* GIVEN RECORDS

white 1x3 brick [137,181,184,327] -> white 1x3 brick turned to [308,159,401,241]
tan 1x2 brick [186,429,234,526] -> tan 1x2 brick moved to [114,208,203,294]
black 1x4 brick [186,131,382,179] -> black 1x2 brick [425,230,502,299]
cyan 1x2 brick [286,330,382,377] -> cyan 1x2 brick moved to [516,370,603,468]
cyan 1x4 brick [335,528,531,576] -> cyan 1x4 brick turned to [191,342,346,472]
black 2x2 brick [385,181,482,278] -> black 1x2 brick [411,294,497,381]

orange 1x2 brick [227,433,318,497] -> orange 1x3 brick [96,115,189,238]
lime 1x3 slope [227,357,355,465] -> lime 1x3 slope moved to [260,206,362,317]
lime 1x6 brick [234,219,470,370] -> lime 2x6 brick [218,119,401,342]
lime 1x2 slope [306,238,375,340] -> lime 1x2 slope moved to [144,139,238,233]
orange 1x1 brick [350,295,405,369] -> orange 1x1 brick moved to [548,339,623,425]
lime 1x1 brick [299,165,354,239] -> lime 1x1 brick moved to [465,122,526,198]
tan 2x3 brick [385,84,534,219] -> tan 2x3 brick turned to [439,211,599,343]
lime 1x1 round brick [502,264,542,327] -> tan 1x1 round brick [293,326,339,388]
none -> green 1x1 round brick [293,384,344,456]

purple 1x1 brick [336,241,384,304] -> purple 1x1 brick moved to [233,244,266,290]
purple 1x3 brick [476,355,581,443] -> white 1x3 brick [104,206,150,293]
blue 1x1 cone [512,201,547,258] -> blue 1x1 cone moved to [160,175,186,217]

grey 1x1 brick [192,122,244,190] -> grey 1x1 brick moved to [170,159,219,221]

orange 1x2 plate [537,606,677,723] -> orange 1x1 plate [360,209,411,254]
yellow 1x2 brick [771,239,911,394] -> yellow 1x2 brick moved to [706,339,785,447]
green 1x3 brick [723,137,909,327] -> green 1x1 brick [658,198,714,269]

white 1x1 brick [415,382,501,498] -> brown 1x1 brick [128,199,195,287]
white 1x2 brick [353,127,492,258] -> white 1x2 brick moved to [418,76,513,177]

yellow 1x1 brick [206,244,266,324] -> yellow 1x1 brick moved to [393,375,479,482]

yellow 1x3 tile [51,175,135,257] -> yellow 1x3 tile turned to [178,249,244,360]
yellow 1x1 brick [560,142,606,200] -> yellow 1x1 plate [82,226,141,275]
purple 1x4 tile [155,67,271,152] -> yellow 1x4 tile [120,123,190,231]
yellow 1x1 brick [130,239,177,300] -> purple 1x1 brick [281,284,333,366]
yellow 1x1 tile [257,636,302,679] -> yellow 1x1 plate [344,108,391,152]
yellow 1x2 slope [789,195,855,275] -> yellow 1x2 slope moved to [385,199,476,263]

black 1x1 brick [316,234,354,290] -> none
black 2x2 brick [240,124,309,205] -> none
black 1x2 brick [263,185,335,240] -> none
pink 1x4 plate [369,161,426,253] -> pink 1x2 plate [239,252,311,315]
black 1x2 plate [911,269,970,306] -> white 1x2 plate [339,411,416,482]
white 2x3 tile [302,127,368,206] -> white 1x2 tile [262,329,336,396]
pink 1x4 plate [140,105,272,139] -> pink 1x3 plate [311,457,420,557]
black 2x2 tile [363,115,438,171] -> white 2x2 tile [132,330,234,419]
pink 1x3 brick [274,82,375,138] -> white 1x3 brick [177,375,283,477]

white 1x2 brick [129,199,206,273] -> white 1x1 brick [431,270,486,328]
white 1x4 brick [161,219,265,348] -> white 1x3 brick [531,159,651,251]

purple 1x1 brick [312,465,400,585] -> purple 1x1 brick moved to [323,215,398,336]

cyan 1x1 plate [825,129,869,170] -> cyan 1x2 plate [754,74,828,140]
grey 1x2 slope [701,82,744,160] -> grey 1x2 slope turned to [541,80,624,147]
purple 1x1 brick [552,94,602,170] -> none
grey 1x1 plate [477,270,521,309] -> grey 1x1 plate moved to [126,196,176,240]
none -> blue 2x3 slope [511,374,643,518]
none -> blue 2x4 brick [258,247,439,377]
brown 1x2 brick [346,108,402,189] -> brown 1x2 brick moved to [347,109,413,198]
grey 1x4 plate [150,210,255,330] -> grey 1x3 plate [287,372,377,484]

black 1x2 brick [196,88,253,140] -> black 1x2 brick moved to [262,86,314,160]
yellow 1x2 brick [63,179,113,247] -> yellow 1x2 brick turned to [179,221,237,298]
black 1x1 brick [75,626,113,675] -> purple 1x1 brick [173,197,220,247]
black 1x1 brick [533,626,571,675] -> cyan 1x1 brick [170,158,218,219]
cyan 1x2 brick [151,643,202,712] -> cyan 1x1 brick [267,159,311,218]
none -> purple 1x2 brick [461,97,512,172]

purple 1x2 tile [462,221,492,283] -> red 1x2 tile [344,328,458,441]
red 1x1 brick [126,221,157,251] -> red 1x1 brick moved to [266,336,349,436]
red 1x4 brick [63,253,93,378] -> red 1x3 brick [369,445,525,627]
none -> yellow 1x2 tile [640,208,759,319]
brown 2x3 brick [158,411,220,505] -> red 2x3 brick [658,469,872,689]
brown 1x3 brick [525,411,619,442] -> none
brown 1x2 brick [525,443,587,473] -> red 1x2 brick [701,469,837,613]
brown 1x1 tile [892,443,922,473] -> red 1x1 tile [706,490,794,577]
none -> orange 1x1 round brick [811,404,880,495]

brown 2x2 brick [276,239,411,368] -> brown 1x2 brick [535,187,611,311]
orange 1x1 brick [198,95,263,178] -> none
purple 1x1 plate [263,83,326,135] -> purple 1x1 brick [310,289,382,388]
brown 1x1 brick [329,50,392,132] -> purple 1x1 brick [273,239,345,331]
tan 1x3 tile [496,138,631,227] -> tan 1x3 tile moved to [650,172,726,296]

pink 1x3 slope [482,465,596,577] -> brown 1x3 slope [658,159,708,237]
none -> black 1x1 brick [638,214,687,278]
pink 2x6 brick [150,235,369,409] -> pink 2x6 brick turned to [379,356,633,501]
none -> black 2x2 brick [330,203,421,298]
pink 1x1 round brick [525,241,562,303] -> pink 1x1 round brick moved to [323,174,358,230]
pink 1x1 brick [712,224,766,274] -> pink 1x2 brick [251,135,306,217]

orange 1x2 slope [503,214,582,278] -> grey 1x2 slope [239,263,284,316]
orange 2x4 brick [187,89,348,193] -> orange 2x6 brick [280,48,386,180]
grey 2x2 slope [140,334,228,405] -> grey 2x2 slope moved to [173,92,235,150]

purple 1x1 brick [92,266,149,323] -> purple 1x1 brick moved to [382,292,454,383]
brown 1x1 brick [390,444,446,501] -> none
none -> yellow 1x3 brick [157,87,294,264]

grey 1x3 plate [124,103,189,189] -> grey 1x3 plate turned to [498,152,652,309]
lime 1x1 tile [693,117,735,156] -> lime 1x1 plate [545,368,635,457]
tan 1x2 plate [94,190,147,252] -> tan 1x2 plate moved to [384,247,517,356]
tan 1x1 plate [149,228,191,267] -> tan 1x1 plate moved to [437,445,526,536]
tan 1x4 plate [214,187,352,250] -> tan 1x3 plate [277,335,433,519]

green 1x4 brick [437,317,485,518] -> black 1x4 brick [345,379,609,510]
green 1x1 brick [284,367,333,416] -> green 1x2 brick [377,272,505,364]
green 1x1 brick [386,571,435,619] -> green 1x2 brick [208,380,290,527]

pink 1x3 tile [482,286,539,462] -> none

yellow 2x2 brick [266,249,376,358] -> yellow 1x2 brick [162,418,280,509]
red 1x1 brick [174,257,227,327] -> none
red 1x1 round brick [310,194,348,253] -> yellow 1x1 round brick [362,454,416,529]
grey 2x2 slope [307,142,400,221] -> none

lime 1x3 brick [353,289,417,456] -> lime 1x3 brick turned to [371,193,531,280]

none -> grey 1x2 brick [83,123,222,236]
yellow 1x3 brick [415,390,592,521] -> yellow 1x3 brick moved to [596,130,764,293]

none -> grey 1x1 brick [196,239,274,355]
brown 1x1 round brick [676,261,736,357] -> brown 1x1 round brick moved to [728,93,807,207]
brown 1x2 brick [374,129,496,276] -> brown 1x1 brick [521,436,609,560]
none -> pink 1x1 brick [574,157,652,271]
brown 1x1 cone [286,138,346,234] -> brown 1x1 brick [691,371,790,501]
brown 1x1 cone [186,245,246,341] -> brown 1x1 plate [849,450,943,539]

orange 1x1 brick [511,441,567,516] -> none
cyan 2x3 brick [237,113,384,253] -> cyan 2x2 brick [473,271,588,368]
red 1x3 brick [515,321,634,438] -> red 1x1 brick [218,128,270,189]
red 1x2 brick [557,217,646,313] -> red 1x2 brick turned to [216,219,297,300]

* YOUR INSTRUCTIONS
One inclusive range is required: first line of the data through the line containing "green 1x3 brick". Set it down exactly and output nothing else.

* COMPLETED EXERCISE
white 1x3 brick [137,181,184,327] -> white 1x3 brick turned to [308,159,401,241]
tan 1x2 brick [186,429,234,526] -> tan 1x2 brick moved to [114,208,203,294]
black 1x4 brick [186,131,382,179] -> black 1x2 brick [425,230,502,299]
cyan 1x2 brick [286,330,382,377] -> cyan 1x2 brick moved to [516,370,603,468]
cyan 1x4 brick [335,528,531,576] -> cyan 1x4 brick turned to [191,342,346,472]
black 2x2 brick [385,181,482,278] -> black 1x2 brick [411,294,497,381]

orange 1x2 brick [227,433,318,497] -> orange 1x3 brick [96,115,189,238]
lime 1x3 slope [227,357,355,465] -> lime 1x3 slope moved to [260,206,362,317]
lime 1x6 brick [234,219,470,370] -> lime 2x6 brick [218,119,401,342]
lime 1x2 slope [306,238,375,340] -> lime 1x2 slope moved to [144,139,238,233]
orange 1x1 brick [350,295,405,369] -> orange 1x1 brick moved to [548,339,623,425]
lime 1x1 brick [299,165,354,239] -> lime 1x1 brick moved to [465,122,526,198]
tan 2x3 brick [385,84,534,219] -> tan 2x3 brick turned to [439,211,599,343]
lime 1x1 round brick [502,264,542,327] -> tan 1x1 round brick [293,326,339,388]
none -> green 1x1 round brick [293,384,344,456]

purple 1x1 brick [336,241,384,304] -> purple 1x1 brick moved to [233,244,266,290]
purple 1x3 brick [476,355,581,443] -> white 1x3 brick [104,206,150,293]
blue 1x1 cone [512,201,547,258] -> blue 1x1 cone moved to [160,175,186,217]

grey 1x1 brick [192,122,244,190] -> grey 1x1 brick moved to [170,159,219,221]

orange 1x2 plate [537,606,677,723] -> orange 1x1 plate [360,209,411,254]
yellow 1x2 brick [771,239,911,394] -> yellow 1x2 brick moved to [706,339,785,447]
green 1x3 brick [723,137,909,327] -> green 1x1 brick [658,198,714,269]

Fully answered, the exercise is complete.